===== Supplied records
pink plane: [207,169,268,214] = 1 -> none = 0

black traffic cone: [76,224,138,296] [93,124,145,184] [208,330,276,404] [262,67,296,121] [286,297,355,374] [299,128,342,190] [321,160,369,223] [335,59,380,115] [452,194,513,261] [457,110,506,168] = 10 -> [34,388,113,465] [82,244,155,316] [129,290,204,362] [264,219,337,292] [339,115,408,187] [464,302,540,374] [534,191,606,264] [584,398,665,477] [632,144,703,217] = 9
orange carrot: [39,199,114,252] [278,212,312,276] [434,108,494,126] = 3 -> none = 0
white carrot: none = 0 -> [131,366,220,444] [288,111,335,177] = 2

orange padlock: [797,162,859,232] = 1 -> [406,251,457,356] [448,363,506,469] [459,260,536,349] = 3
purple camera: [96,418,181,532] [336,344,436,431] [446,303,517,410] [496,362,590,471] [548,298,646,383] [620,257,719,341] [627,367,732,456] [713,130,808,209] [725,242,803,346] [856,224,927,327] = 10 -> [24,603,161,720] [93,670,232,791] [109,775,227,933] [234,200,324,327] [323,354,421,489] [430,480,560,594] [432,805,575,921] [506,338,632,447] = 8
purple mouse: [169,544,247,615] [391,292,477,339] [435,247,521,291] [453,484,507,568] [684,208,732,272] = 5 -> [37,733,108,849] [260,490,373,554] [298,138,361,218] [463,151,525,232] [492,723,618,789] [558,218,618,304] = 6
==========
===== Supplied records
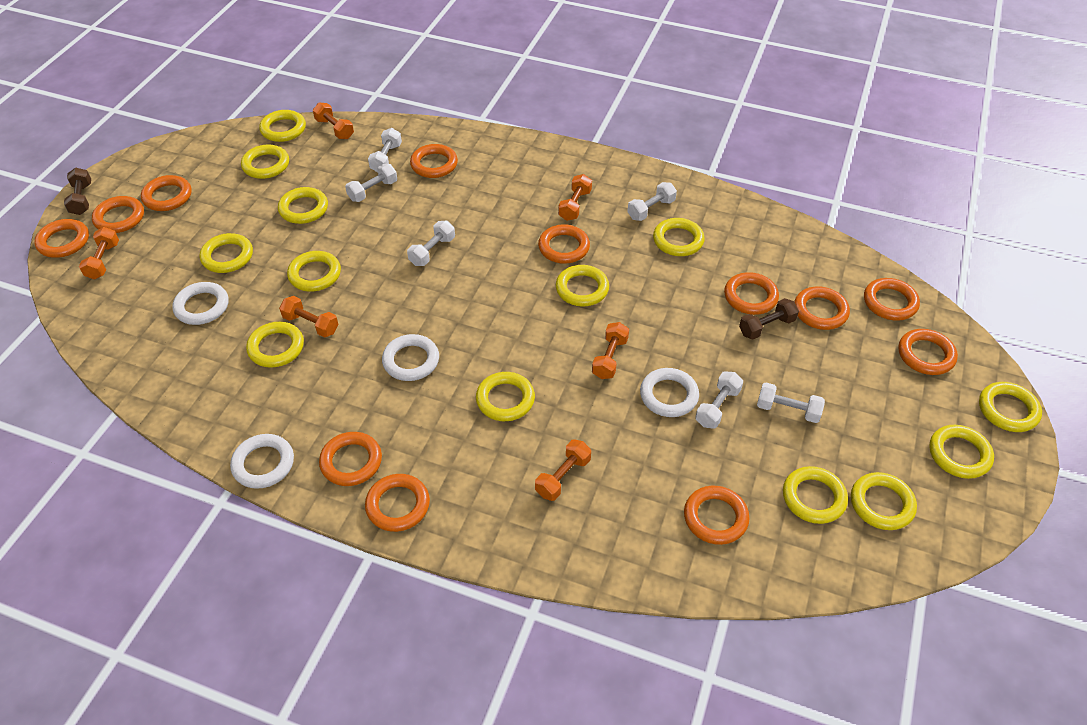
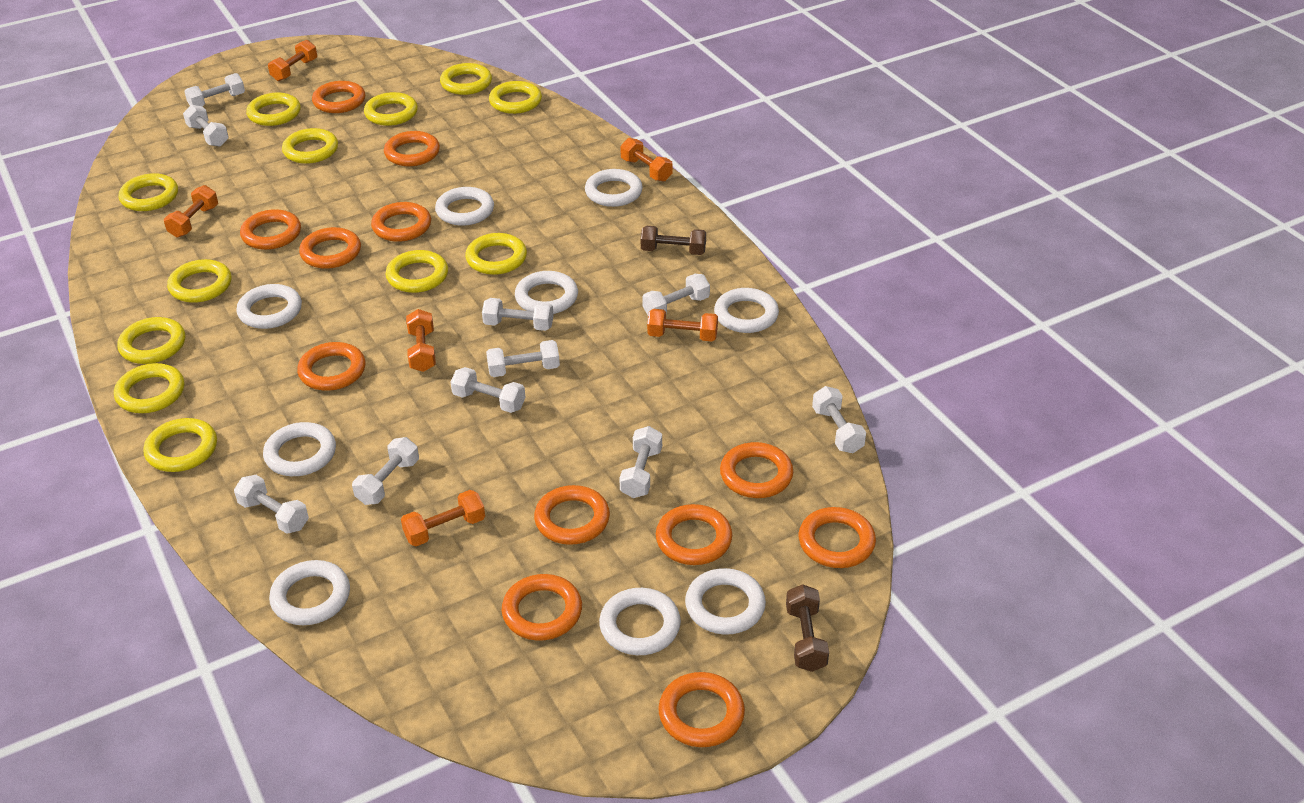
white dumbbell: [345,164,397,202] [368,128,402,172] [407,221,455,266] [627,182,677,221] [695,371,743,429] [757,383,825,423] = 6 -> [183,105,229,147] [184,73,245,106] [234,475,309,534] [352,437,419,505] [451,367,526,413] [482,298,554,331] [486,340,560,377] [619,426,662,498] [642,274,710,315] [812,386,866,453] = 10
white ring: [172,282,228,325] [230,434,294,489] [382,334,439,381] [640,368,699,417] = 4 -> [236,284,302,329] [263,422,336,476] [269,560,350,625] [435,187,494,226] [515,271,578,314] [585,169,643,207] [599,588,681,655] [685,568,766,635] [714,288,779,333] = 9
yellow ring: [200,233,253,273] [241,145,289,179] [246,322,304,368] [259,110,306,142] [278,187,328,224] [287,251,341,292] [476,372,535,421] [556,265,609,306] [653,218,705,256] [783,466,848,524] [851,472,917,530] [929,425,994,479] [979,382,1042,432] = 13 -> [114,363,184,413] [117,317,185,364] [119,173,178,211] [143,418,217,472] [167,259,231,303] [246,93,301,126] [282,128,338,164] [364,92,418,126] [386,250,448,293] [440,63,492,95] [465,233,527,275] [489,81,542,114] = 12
==========
Assignment: For each line above that holds the string "orange", provide a copy of that line.

Output below:
orange carrot: [39,199,114,252] [278,212,312,276] [434,108,494,126] = 3 -> none = 0
orange padlock: [797,162,859,232] = 1 -> [406,251,457,356] [448,363,506,469] [459,260,536,349] = 3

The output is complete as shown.